§ **Provided data**
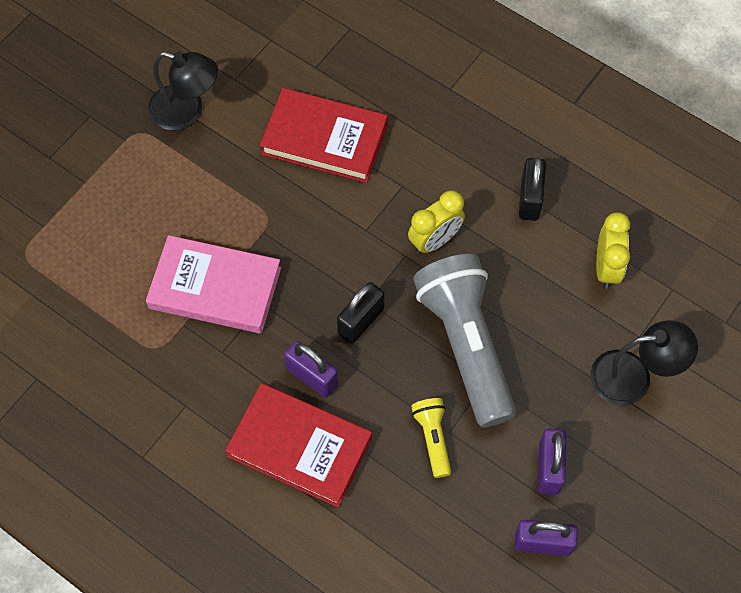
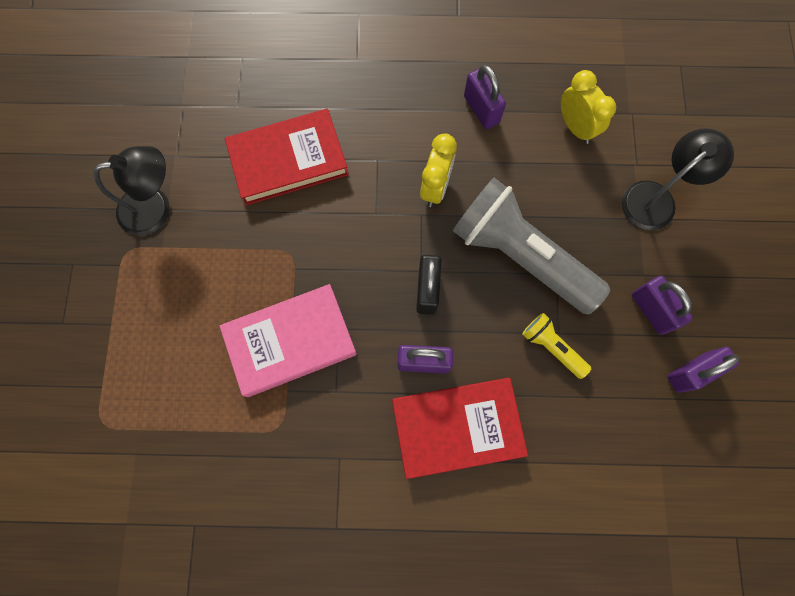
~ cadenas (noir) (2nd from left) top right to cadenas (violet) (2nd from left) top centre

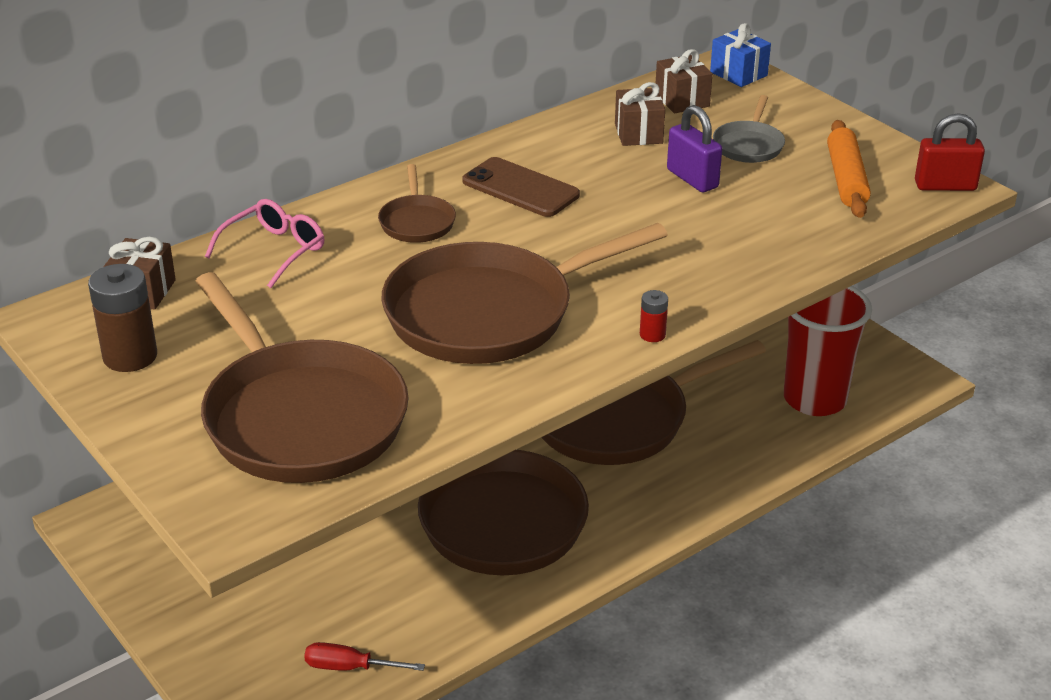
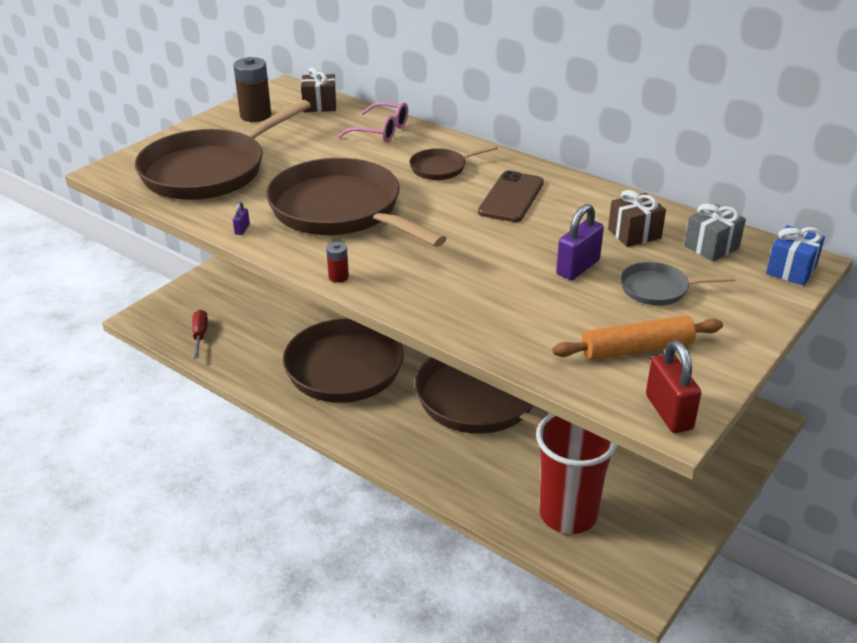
+ cadenas (violet) (1st from left) middle left
~ cadeau (marron) (3rd from left) top centre to cadeau (gris) middle right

§ **Required work**
Reproduce the data above in full, exactly as it is, with the pictures left out.

§ **Worked solution**
~ cadenas (noir) (2nd from left) top right to cadenas (violet) (2nd from left) top centre

+ cadenas (violet) (1st from left) middle left
~ cadeau (marron) (3rd from left) top centre to cadeau (gris) middle right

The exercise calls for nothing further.